- _EXERCISE GOAL_
From top to bottom, print the listing word for word and skip any pictures it contains.

- _SOURCE INFORMATION_
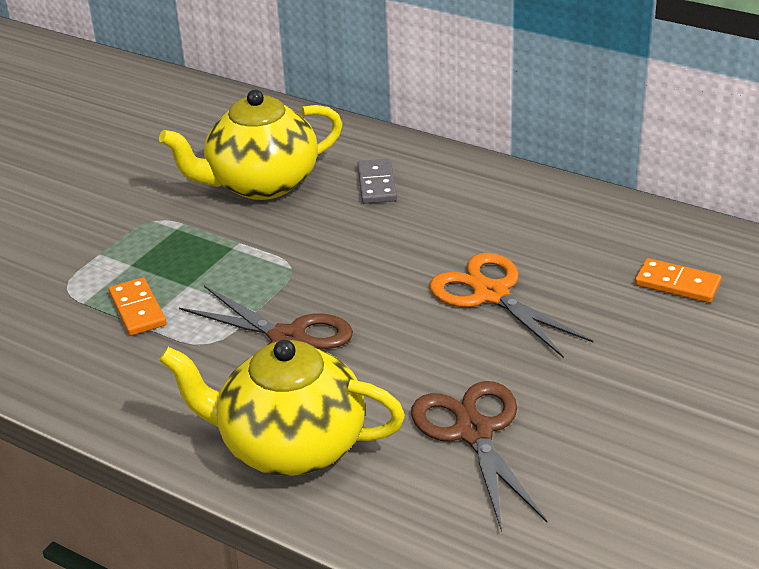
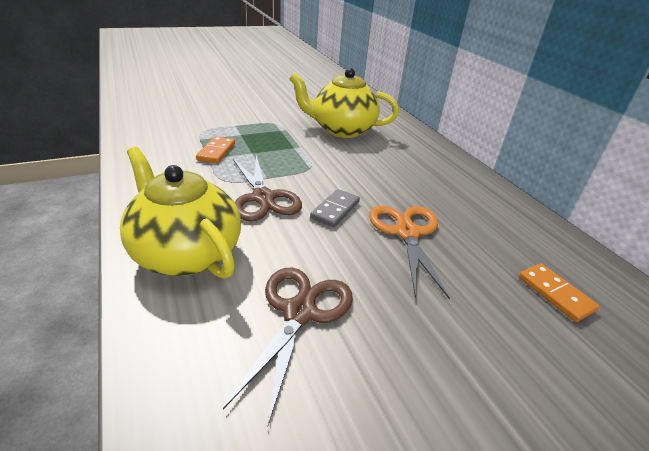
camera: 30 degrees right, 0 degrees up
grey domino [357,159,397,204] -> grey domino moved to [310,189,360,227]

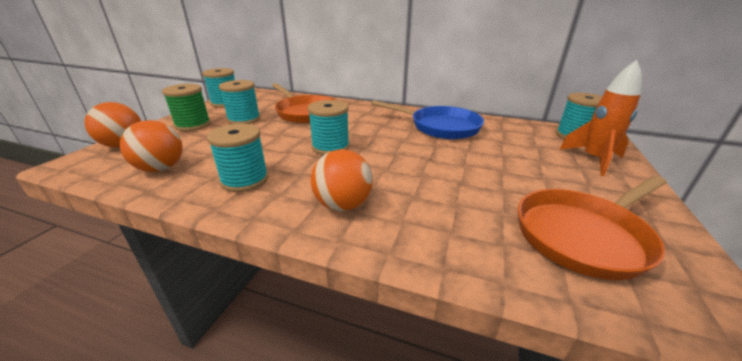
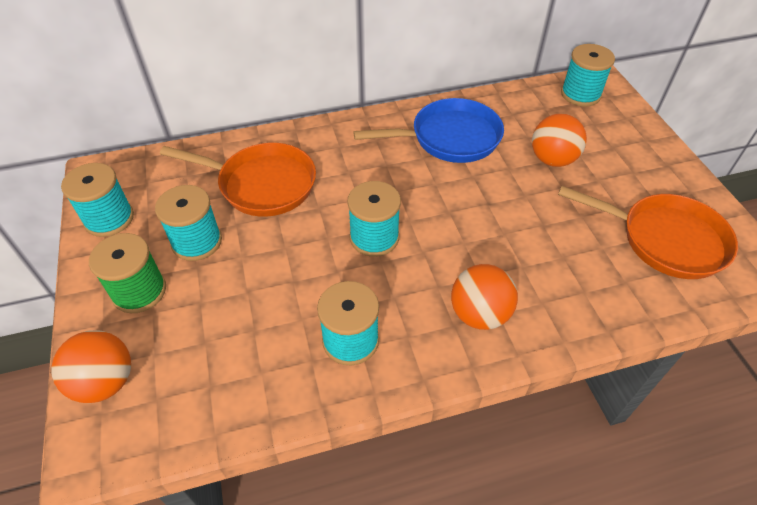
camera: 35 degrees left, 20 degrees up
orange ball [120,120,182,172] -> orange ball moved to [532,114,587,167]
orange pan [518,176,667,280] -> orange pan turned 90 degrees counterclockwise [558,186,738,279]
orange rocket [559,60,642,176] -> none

- _ANSWER SPACE_
camera: 30 degrees right, 0 degrees up
grey domino [357,159,397,204] -> grey domino moved to [310,189,360,227]

camera: 35 degrees left, 20 degrees up
orange ball [120,120,182,172] -> orange ball moved to [532,114,587,167]
orange pan [518,176,667,280] -> orange pan turned 90 degrees counterclockwise [558,186,738,279]
orange rocket [559,60,642,176] -> none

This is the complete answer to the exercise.